┌────────

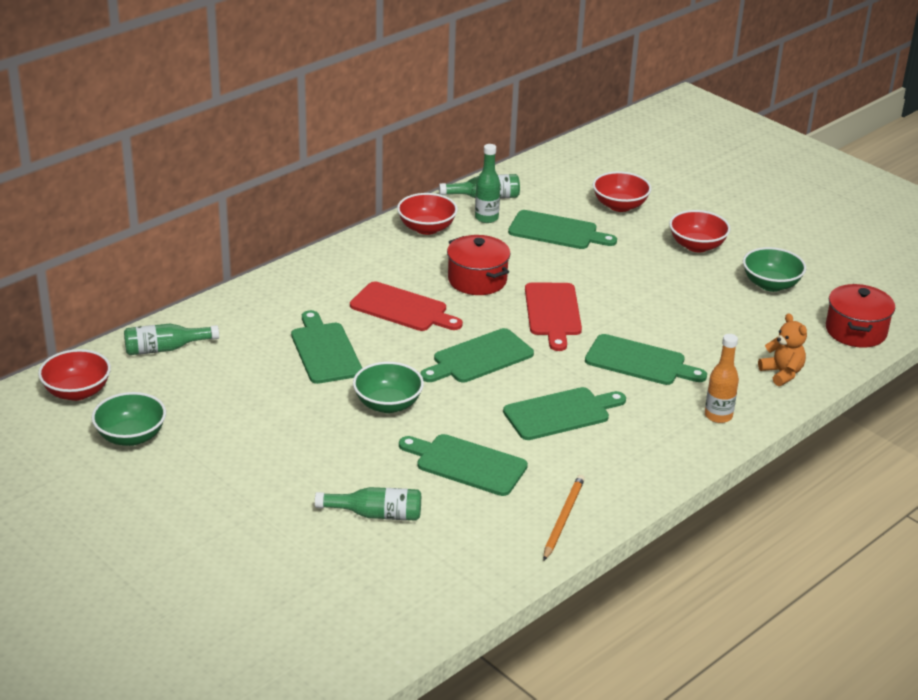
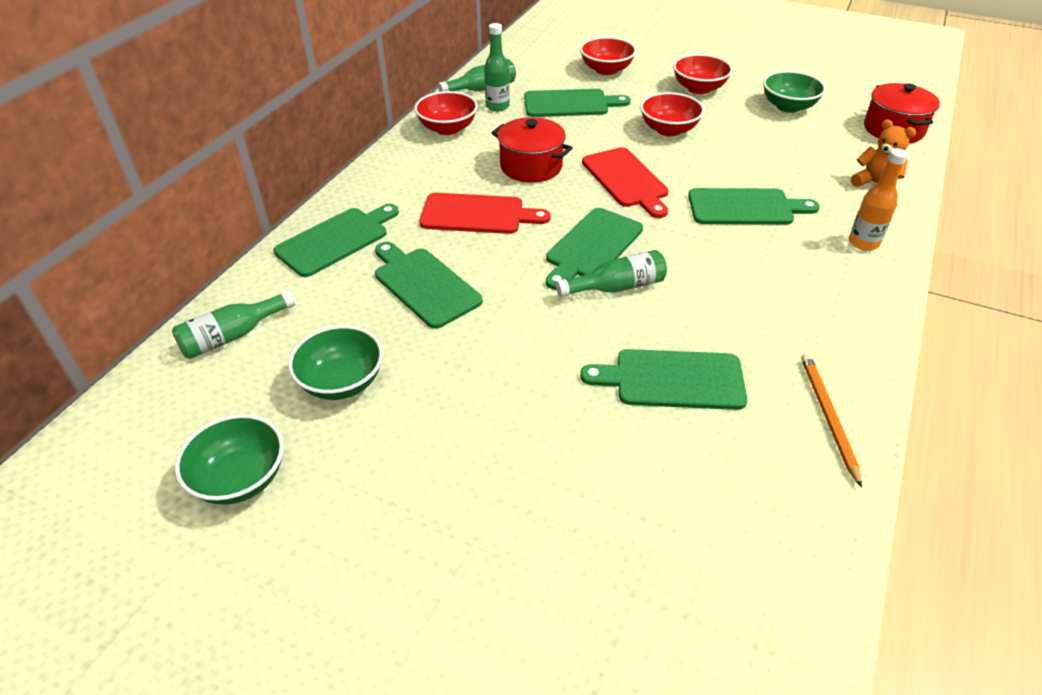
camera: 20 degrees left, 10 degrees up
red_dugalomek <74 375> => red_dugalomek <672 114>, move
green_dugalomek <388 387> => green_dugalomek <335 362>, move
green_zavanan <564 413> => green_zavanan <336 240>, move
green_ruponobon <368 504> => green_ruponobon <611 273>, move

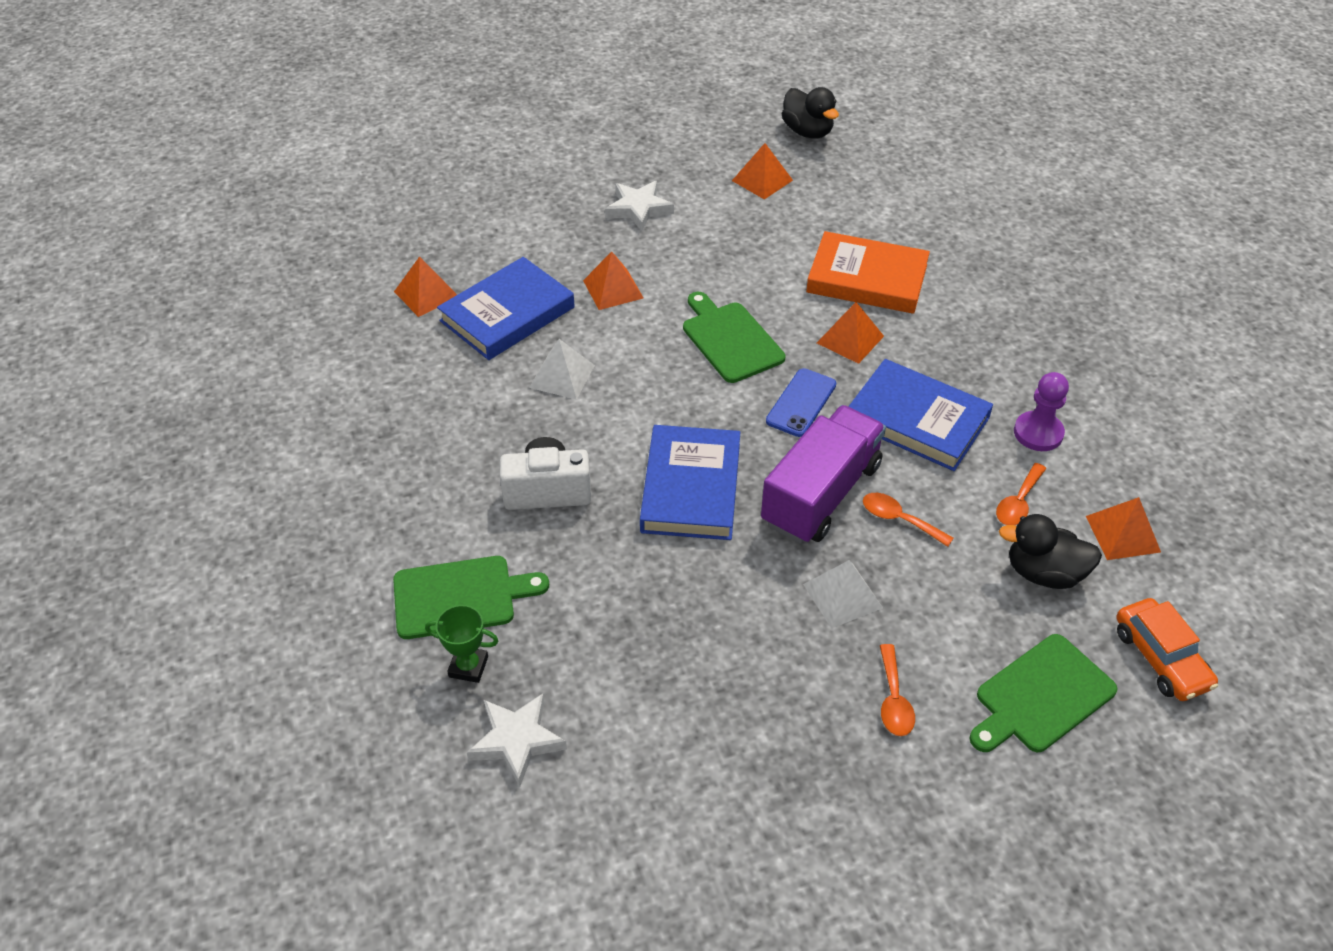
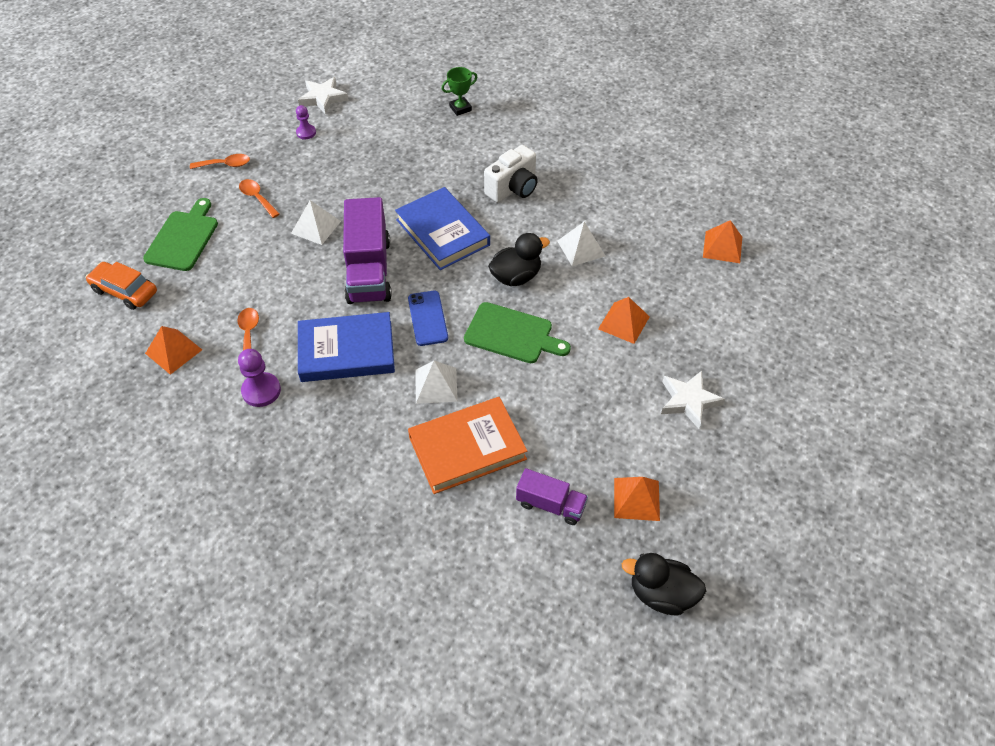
camera: 140 degrees right, 5 degrees up
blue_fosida <506 308> => nothing
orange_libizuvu <850 333> => white_libizuvu <436 382>
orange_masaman <908 520> => orange_masaman <220 161>, move
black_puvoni <1050 551> => black_puvoni <519 259>, move
green_zavanan <471 597> => nothing
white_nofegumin <517 740> => white_nofegumin <323 96>, move
nothing => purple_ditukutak <306 122>
nothing => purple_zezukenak <552 496>

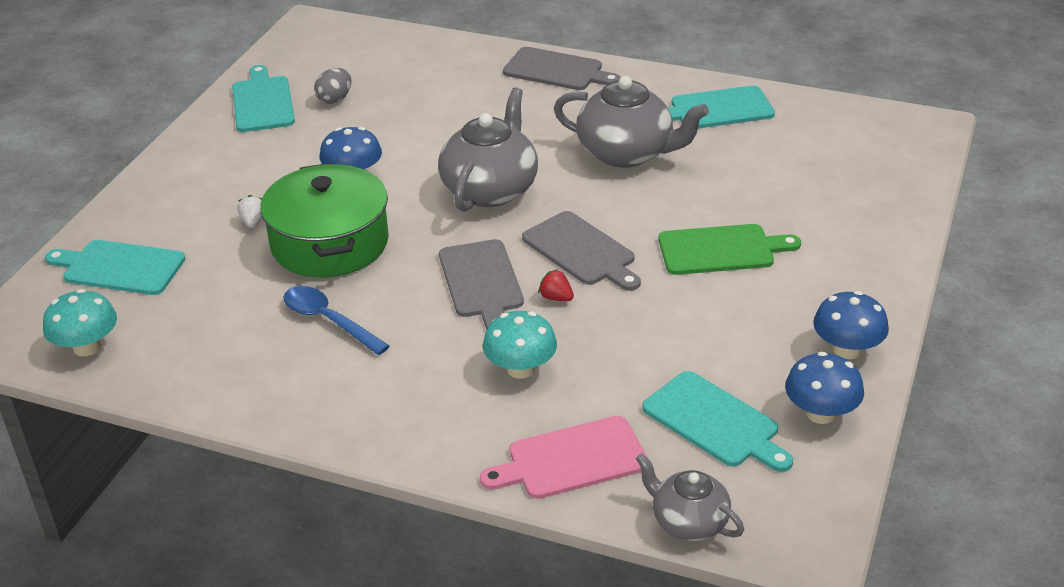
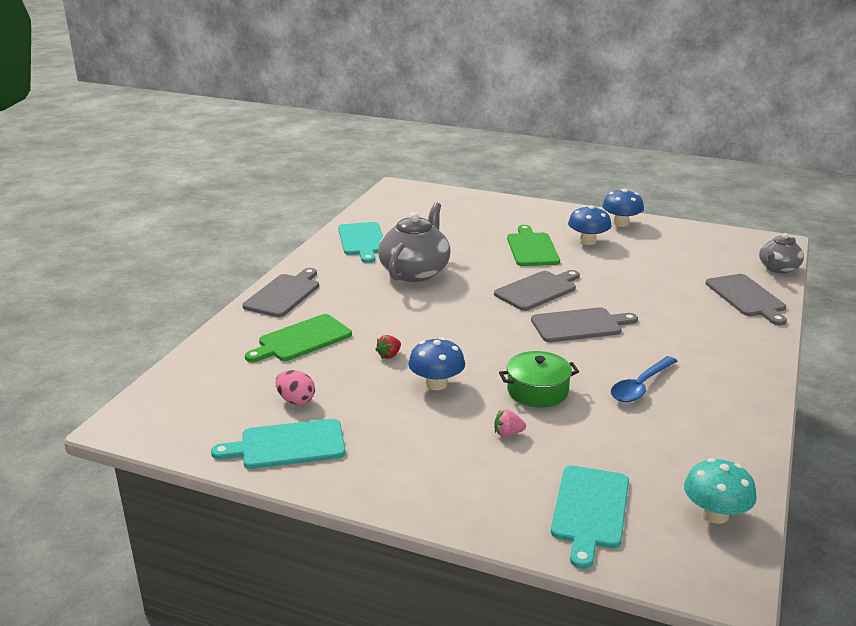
camera: 90 degrees left, 10 degrees down
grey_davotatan <332 86> => pink_davotatan <295 387>
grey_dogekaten <488 149> => nothing
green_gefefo <324 220> => green_gefefo <539 379>, x0.60
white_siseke <249 211> => pink_siseke <510 423>
red_siseke <556 285> => red_siseke <388 347>, move
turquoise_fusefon <520 345> => nothing
blue_fusefon <824 388> => blue_fusefon <589 225>, move
turquoise_zavanan <717 421> => nothing
pink_zavanan <564 457> => grey_zavanan <746 299>
nothing => green_zavanan <298 338>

└────────

Your instructions -
An exact retyping of each record, with no pictures, is the answer required.

Solution to this task -
camera: 20 degrees left, 10 degrees up
red_dugalomek <74 375> => red_dugalomek <672 114>, move
green_dugalomek <388 387> => green_dugalomek <335 362>, move
green_zavanan <564 413> => green_zavanan <336 240>, move
green_ruponobon <368 504> => green_ruponobon <611 273>, move

camera: 140 degrees right, 5 degrees up
blue_fosida <506 308> => nothing
orange_libizuvu <850 333> => white_libizuvu <436 382>
orange_masaman <908 520> => orange_masaman <220 161>, move
black_puvoni <1050 551> => black_puvoni <519 259>, move
green_zavanan <471 597> => nothing
white_nofegumin <517 740> => white_nofegumin <323 96>, move
nothing => purple_ditukutak <306 122>
nothing => purple_zezukenak <552 496>

camera: 90 degrees left, 10 degrees down
grey_davotatan <332 86> => pink_davotatan <295 387>
grey_dogekaten <488 149> => nothing
green_gefefo <324 220> => green_gefefo <539 379>, x0.60
white_siseke <249 211> => pink_siseke <510 423>
red_siseke <556 285> => red_siseke <388 347>, move
turquoise_fusefon <520 345> => nothing
blue_fusefon <824 388> => blue_fusefon <589 225>, move
turquoise_zavanan <717 421> => nothing
pink_zavanan <564 457> => grey_zavanan <746 299>
nothing => green_zavanan <298 338>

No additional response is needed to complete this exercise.